WHAT THE EXERCISE ASKS:
Output the records again verbatim.

INPUT FOR THIS TASK:
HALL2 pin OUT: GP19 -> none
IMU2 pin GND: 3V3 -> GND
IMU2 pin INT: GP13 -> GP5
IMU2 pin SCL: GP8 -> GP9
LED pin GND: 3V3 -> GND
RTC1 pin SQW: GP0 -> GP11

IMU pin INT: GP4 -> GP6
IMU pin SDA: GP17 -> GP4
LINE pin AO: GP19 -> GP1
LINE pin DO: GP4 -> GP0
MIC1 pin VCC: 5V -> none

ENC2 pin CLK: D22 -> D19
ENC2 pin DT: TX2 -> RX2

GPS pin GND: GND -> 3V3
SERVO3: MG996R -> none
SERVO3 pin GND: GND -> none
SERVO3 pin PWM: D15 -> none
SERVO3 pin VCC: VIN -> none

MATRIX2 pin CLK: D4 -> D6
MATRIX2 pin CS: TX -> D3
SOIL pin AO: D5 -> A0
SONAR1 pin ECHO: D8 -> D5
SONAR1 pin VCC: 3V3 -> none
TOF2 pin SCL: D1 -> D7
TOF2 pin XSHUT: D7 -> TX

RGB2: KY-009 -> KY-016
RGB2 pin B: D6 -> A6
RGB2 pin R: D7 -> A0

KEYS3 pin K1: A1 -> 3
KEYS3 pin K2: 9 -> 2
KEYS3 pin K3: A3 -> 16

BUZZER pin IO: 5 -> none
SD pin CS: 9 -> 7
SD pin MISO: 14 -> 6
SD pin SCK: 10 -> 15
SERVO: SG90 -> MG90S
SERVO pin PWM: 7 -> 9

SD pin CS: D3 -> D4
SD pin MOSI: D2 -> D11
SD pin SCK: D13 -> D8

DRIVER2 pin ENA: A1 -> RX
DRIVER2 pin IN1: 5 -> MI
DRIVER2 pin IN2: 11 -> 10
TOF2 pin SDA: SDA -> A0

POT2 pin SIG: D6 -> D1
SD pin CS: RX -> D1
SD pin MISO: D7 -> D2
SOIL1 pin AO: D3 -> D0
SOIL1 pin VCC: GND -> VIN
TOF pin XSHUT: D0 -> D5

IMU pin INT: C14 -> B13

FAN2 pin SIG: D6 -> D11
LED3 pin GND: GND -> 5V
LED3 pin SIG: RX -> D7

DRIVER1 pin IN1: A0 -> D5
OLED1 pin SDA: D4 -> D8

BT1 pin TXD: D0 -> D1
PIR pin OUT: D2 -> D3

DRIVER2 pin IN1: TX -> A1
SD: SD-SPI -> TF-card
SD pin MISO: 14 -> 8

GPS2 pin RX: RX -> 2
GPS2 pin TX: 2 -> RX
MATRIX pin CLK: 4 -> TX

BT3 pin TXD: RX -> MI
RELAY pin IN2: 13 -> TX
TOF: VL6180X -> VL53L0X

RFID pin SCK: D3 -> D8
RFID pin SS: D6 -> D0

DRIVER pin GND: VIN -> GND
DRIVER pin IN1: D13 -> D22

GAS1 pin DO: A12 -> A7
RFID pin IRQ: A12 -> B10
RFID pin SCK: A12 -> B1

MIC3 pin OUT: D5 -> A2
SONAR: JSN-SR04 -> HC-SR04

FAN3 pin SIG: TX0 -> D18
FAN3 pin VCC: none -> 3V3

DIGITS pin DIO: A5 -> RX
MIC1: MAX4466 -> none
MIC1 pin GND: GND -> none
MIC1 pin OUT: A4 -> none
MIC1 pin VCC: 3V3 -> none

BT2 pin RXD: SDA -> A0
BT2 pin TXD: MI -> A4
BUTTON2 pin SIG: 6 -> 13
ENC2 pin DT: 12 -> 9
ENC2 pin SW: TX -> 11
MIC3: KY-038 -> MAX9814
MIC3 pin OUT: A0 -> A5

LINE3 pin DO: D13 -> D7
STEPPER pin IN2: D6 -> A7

WRITTEN REPLY:
HALL2 pin OUT: GP19 -> none
IMU2 pin GND: 3V3 -> GND
IMU2 pin INT: GP13 -> GP5
IMU2 pin SCL: GP8 -> GP9
LED pin GND: 3V3 -> GND
RTC1 pin SQW: GP0 -> GP11

IMU pin INT: GP4 -> GP6
IMU pin SDA: GP17 -> GP4
LINE pin AO: GP19 -> GP1
LINE pin DO: GP4 -> GP0
MIC1 pin VCC: 5V -> none

ENC2 pin CLK: D22 -> D19
ENC2 pin DT: TX2 -> RX2

GPS pin GND: GND -> 3V3
SERVO3: MG996R -> none
SERVO3 pin GND: GND -> none
SERVO3 pin PWM: D15 -> none
SERVO3 pin VCC: VIN -> none

MATRIX2 pin CLK: D4 -> D6
MATRIX2 pin CS: TX -> D3
SOIL pin AO: D5 -> A0
SONAR1 pin ECHO: D8 -> D5
SONAR1 pin VCC: 3V3 -> none
TOF2 pin SCL: D1 -> D7
TOF2 pin XSHUT: D7 -> TX

RGB2: KY-009 -> KY-016
RGB2 pin B: D6 -> A6
RGB2 pin R: D7 -> A0

KEYS3 pin K1: A1 -> 3
KEYS3 pin K2: 9 -> 2
KEYS3 pin K3: A3 -> 16

BUZZER pin IO: 5 -> none
SD pin CS: 9 -> 7
SD pin MISO: 14 -> 6
SD pin SCK: 10 -> 15
SERVO: SG90 -> MG90S
SERVO pin PWM: 7 -> 9

SD pin CS: D3 -> D4
SD pin MOSI: D2 -> D11
SD pin SCK: D13 -> D8

DRIVER2 pin ENA: A1 -> RX
DRIVER2 pin IN1: 5 -> MI
DRIVER2 pin IN2: 11 -> 10
TOF2 pin SDA: SDA -> A0

POT2 pin SIG: D6 -> D1
SD pin CS: RX -> D1
SD pin MISO: D7 -> D2
SOIL1 pin AO: D3 -> D0
SOIL1 pin VCC: GND -> VIN
TOF pin XSHUT: D0 -> D5

IMU pin INT: C14 -> B13

FAN2 pin SIG: D6 -> D11
LED3 pin GND: GND -> 5V
LED3 pin SIG: RX -> D7

DRIVER1 pin IN1: A0 -> D5
OLED1 pin SDA: D4 -> D8

BT1 pin TXD: D0 -> D1
PIR pin OUT: D2 -> D3

DRIVER2 pin IN1: TX -> A1
SD: SD-SPI -> TF-card
SD pin MISO: 14 -> 8

GPS2 pin RX: RX -> 2
GPS2 pin TX: 2 -> RX
MATRIX pin CLK: 4 -> TX

BT3 pin TXD: RX -> MI
RELAY pin IN2: 13 -> TX
TOF: VL6180X -> VL53L0X

RFID pin SCK: D3 -> D8
RFID pin SS: D6 -> D0

DRIVER pin GND: VIN -> GND
DRIVER pin IN1: D13 -> D22

GAS1 pin DO: A12 -> A7
RFID pin IRQ: A12 -> B10
RFID pin SCK: A12 -> B1

MIC3 pin OUT: D5 -> A2
SONAR: JSN-SR04 -> HC-SR04

FAN3 pin SIG: TX0 -> D18
FAN3 pin VCC: none -> 3V3

DIGITS pin DIO: A5 -> RX
MIC1: MAX4466 -> none
MIC1 pin GND: GND -> none
MIC1 pin OUT: A4 -> none
MIC1 pin VCC: 3V3 -> none

BT2 pin RXD: SDA -> A0
BT2 pin TXD: MI -> A4
BUTTON2 pin SIG: 6 -> 13
ENC2 pin DT: 12 -> 9
ENC2 pin SW: TX -> 11
MIC3: KY-038 -> MAX9814
MIC3 pin OUT: A0 -> A5

LINE3 pin DO: D13 -> D7
STEPPER pin IN2: D6 -> A7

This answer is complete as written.